DIRECTIONS FOR THIS TASK:
Collect every line of the records below that contains the string "Аэролимузин", and copy each such line in full.

DATASET ROWS:

· · · · ·

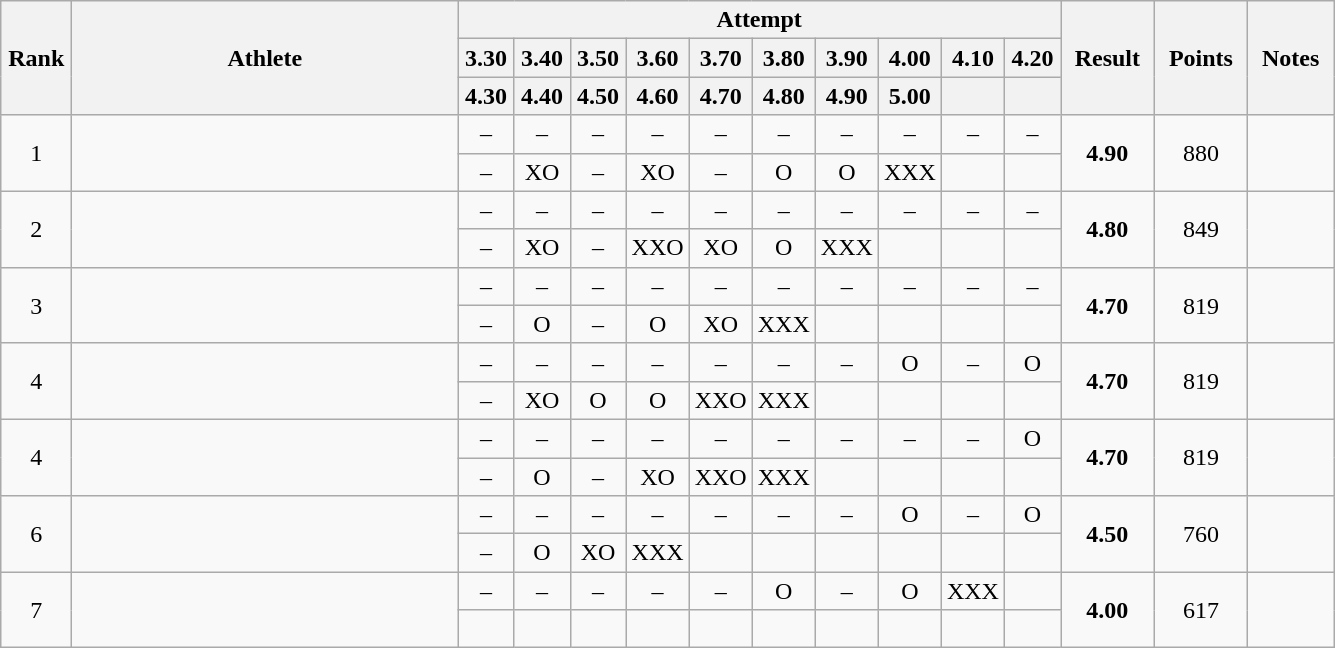
760 [1201, 534]
617 [1201, 610]
4.10 [972, 58]
Rank [36, 58]
3.70 [720, 58]
4.30 [486, 96]
Points [1201, 58]
Notes [1291, 58]
4.40 [542, 96]
1 [36, 153]
880 [1201, 153]
Attempt [760, 20]
3.60 [658, 58]
3.30 [486, 58]
3.80 [784, 58]
Athlete [265, 58]
Result [1108, 58]
3 [36, 305]
4.60 [658, 96]
5.00 [910, 96]
4.20 [1032, 58]
3.50 [598, 58]
2 [36, 229]
849 [1201, 229]
3.90 [846, 58]
3.40 [542, 58]
6 [36, 534]
7 [36, 610]
Capture the cell that displays the provided text and extract its (x, y) central coordinate. 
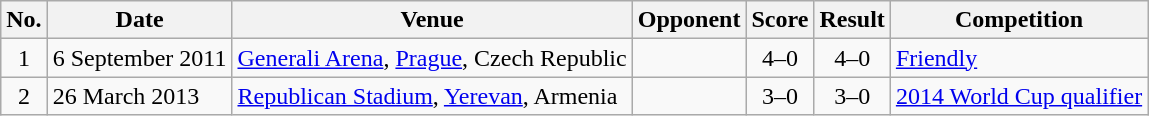
Friendly (1018, 58)
Score (780, 20)
Date (140, 20)
6 September 2011 (140, 58)
2014 World Cup qualifier (1018, 96)
Result (852, 20)
Competition (1018, 20)
26 March 2013 (140, 96)
Generali Arena, Prague, Czech Republic (432, 58)
Republican Stadium, Yerevan, Armenia (432, 96)
1 (24, 58)
Venue (432, 20)
No. (24, 20)
2 (24, 96)
Opponent (689, 20)
Determine the (x, y) coordinate at the center of the cell enclosing the given text.  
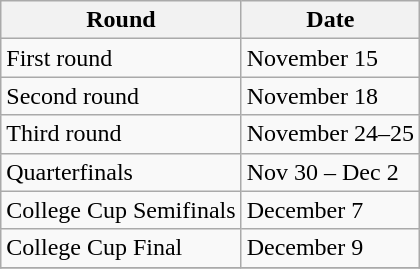
December 9 (330, 248)
Date (330, 20)
College Cup Final (121, 248)
Round (121, 20)
First round (121, 58)
November 24–25 (330, 134)
Quarterfinals (121, 172)
December 7 (330, 210)
Nov 30 – Dec 2 (330, 172)
November 18 (330, 96)
Second round (121, 96)
Third round (121, 134)
College Cup Semifinals (121, 210)
November 15 (330, 58)
Determine the [x, y] coordinate at the center of the cell enclosing the given text.  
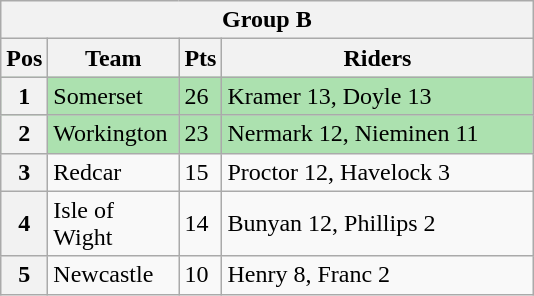
Group B [267, 20]
26 [200, 96]
Henry 8, Franc 2 [378, 275]
23 [200, 134]
Kramer 13, Doyle 13 [378, 96]
Proctor 12, Havelock 3 [378, 172]
3 [24, 172]
Nermark 12, Nieminen 11 [378, 134]
2 [24, 134]
4 [24, 224]
Pos [24, 58]
Team [114, 58]
1 [24, 96]
14 [200, 224]
5 [24, 275]
10 [200, 275]
Isle of Wight [114, 224]
Pts [200, 58]
Somerset [114, 96]
Newcastle [114, 275]
Workington [114, 134]
Redcar [114, 172]
15 [200, 172]
Bunyan 12, Phillips 2 [378, 224]
Riders [378, 58]
Scan for the cell matching the given text and deliver its (X, Y) coordinate at center. 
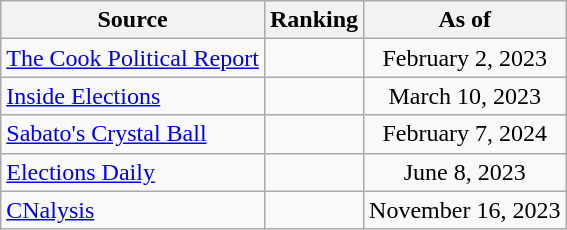
June 8, 2023 (465, 172)
Elections Daily (133, 172)
Source (133, 20)
Sabato's Crystal Ball (133, 134)
February 7, 2024 (465, 134)
CNalysis (133, 210)
February 2, 2023 (465, 58)
November 16, 2023 (465, 210)
Ranking (314, 20)
The Cook Political Report (133, 58)
As of (465, 20)
March 10, 2023 (465, 96)
Inside Elections (133, 96)
Return the [x, y] coordinate for the center point of the cell that contains the specified text.  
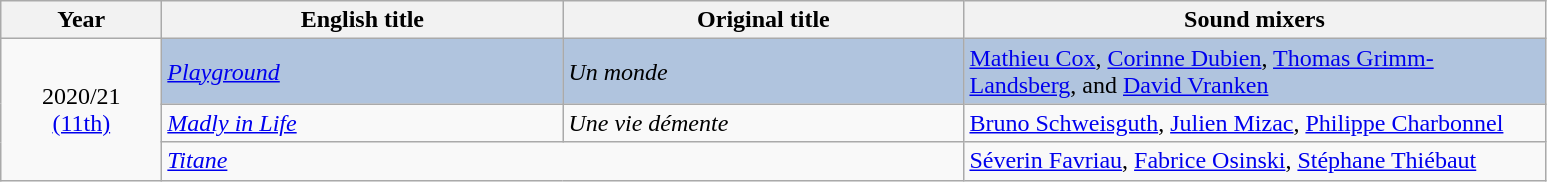
Séverin Favriau, Fabrice Osinski, Stéphane Thiébaut [1254, 161]
Madly in Life [362, 123]
Original title [764, 20]
Year [82, 20]
Titane [563, 161]
Mathieu Cox, Corinne Dubien, Thomas Grimm-Landsberg, and David Vranken [1254, 72]
2020/21(11th) [82, 110]
Un monde [764, 72]
Playground [362, 72]
Sound mixers [1254, 20]
English title [362, 20]
Une vie démente [764, 123]
Bruno Schweisguth, Julien Mizac, Philippe Charbonnel [1254, 123]
Detect which cell encompasses the target text, then output its [x, y] center coordinate. 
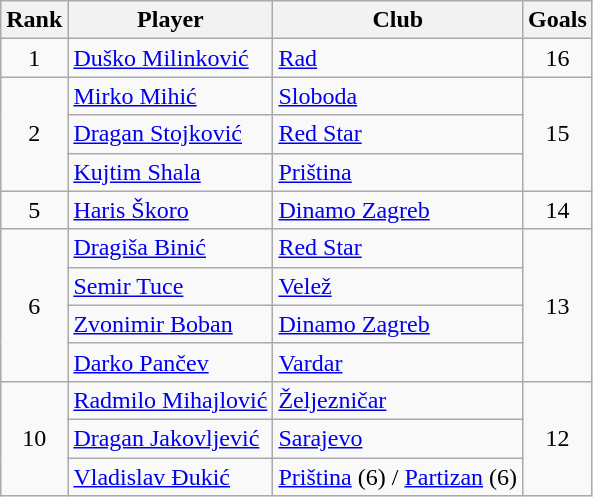
Goals [558, 20]
Player [170, 20]
Priština [398, 172]
2 [34, 134]
Mirko Mihić [170, 96]
Vardar [398, 362]
Rank [34, 20]
16 [558, 58]
13 [558, 305]
Željezničar [398, 400]
Radmilo Mihajlović [170, 400]
Dragan Jakovljević [170, 438]
Haris Škoro [170, 210]
15 [558, 134]
Darko Pančev [170, 362]
Duško Milinković [170, 58]
Rad [398, 58]
Velež [398, 286]
Semir Tuce [170, 286]
10 [34, 438]
Dragiša Binić [170, 248]
Club [398, 20]
Vladislav Đukić [170, 477]
Dragan Stojković [170, 134]
Priština (6) / Partizan (6) [398, 477]
14 [558, 210]
5 [34, 210]
Sloboda [398, 96]
Kujtim Shala [170, 172]
12 [558, 438]
Sarajevo [398, 438]
6 [34, 305]
Zvonimir Boban [170, 324]
1 [34, 58]
Identify which cell holds the provided text, then report its (x, y) central coordinate. 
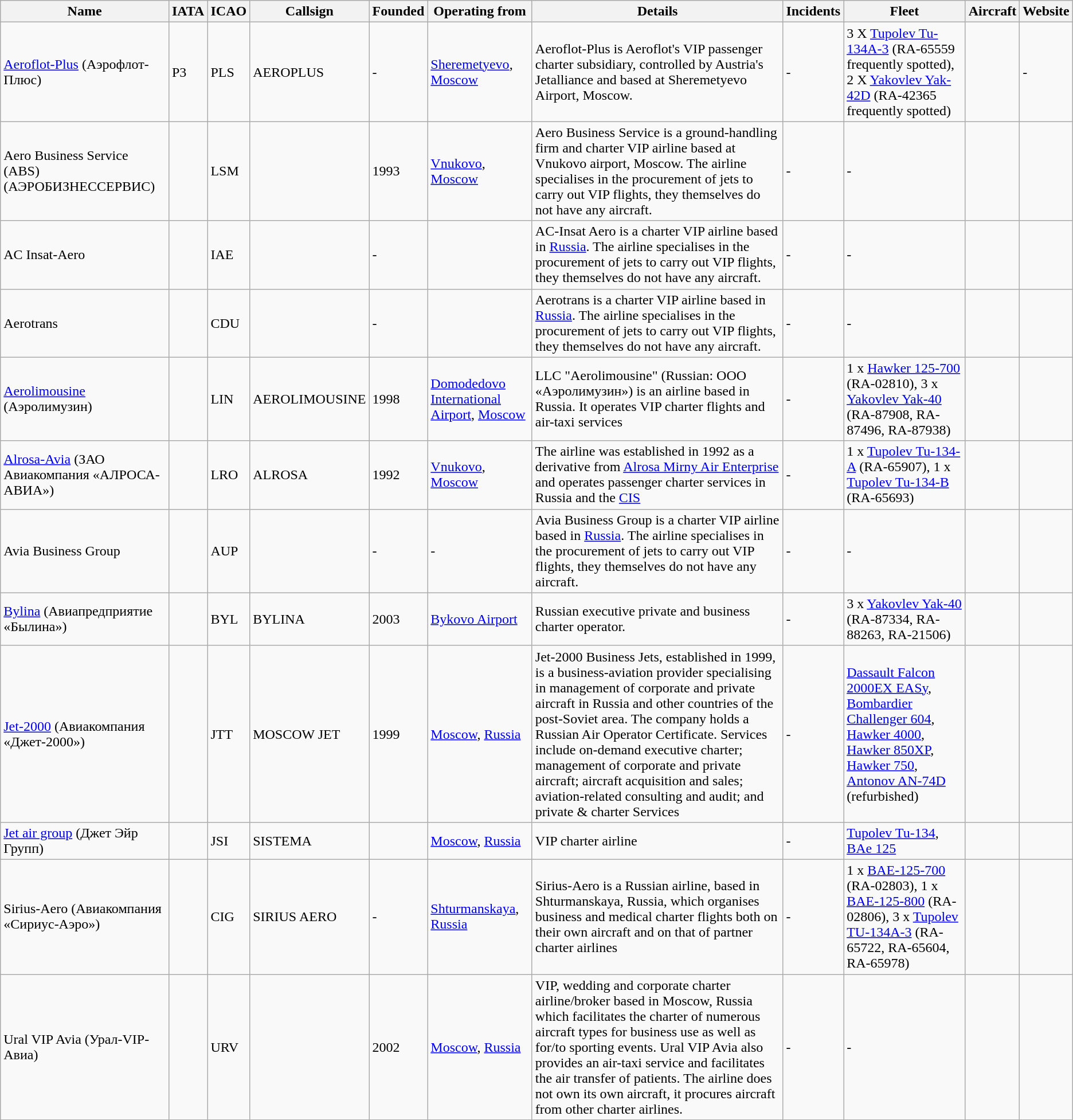
LIN (229, 399)
3 x Yakovlev Yak-40 (RA-87334, RA-88263, RA-21506) (904, 619)
AEROPLUS (310, 72)
IAE (229, 254)
Aeroflot-Plus is Aeroflot's VIP passenger charter subsidiary, controlled by Austria's Jetalliance and based at Sheremetyevo Airport, Moscow. (657, 72)
IATA (188, 11)
Aero Business Service (ABS) (АЭРОБИЗНЕССЕРВИС) (85, 171)
3 X Tupolev Tu-134A-3 (RA-65559 frequently spotted), 2 X Yakovlev Yak-42D (RA-42365 frequently spotted) (904, 72)
VIP charter airline (657, 840)
1 x Hawker 125-700 (RA-02810), 3 x Yakovlev Yak-40 (RA-87908, RA-87496, RA-87938) (904, 399)
CIG (229, 917)
AC Insat-Aero (85, 254)
Fleet (904, 11)
Dassault Falcon 2000EX EASy, Bombardier Challenger 604, Hawker 4000, Hawker 850XP, Hawker 750, Antonov AN-74D (refurbished) (904, 734)
MOSCOW JET (310, 734)
Shturmanskaya, Russia (480, 917)
1993 (398, 171)
1998 (398, 399)
Details (657, 11)
PLS (229, 72)
1 x Tupolev Tu-134-A (RA-65907), 1 x Tupolev Tu-134-B (RA-65693) (904, 475)
Callsign (310, 11)
Alrosa-Avia (ЗАО Авиакомпания «АЛРОСА-АВИА») (85, 475)
ICAO (229, 11)
Tupolev Tu-134, BAe 125 (904, 840)
2003 (398, 619)
Sheremetyevo, Moscow (480, 72)
Russian executive private and business charter operator. (657, 619)
Bykovo Airport (480, 619)
2002 (398, 1047)
JSI (229, 840)
URV (229, 1047)
Website (1046, 11)
AUP (229, 551)
The airline was established in 1992 as a derivative from Alrosa Mirny Air Enterprise and operates passenger charter services in Russia and the CIS (657, 475)
Aircraft (993, 11)
Aerolimousine (Аэролимузин) (85, 399)
SIRIUS AERO (310, 917)
LLC "Aerolimousine" (Russian: ООО «Аэролимузин») is an airline based in Russia. It operates VIP charter flights and air-taxi services (657, 399)
Avia Business Group (85, 551)
AEROLIMOUSINE (310, 399)
1 x BAE-125-700 (RA-02803), 1 x BAE-125-800 (RA-02806), 3 x Tupolev TU-134A-3 (RA-65722, RA-65604, RA-65978) (904, 917)
JTT (229, 734)
BYL (229, 619)
P3 (188, 72)
ALROSA (310, 475)
BYLINA (310, 619)
Founded (398, 11)
CDU (229, 323)
1992 (398, 475)
Operating from (480, 11)
Incidents (813, 11)
Jet-2000 (Авиакомпания «Джет-2000») (85, 734)
Jet air group (Джет Эйр Групп) (85, 840)
Name (85, 11)
Aeroflot-Plus (Аэрофлот-Плюс) (85, 72)
Ural VIP Avia (Урал-VIP-Авиа) (85, 1047)
LSM (229, 171)
SISTEMA (310, 840)
Bylina (Авиапредприятие «Былина») (85, 619)
Aerotrans (85, 323)
LRO (229, 475)
1999 (398, 734)
Domodedovo International Airport, Moscow (480, 399)
Sirius-Aero (Авиакомпания «Сириус-Аэро») (85, 917)
Extract the [x, y] coordinate from the center of the cell holding the provided text.  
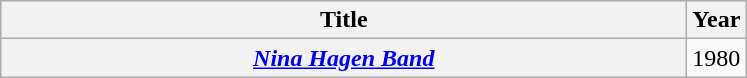
Nina Hagen Band [344, 58]
Year [716, 20]
1980 [716, 58]
Title [344, 20]
Capture the cell that displays the provided text and extract its [x, y] central coordinate. 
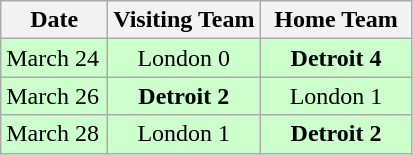
March 24 [54, 58]
Home Team [336, 20]
March 26 [54, 96]
London 0 [184, 58]
Date [54, 20]
Visiting Team [184, 20]
March 28 [54, 134]
Detroit 4 [336, 58]
Pinpoint the cell where the given text exists, returning its (x, y) midpoint coordinate. 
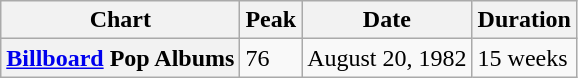
Billboard Pop Albums (120, 58)
Chart (120, 20)
76 (271, 58)
15 weeks (524, 58)
Duration (524, 20)
Date (387, 20)
Peak (271, 20)
August 20, 1982 (387, 58)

· · · · ·

SOLUTION:
Aerolimousine (Аэролимузин) (85, 399)
LLC "Aerolimousine" (Russian: ООО «Аэролимузин») is an airline based in Russia. It operates VIP charter flights and air-taxi services (657, 399)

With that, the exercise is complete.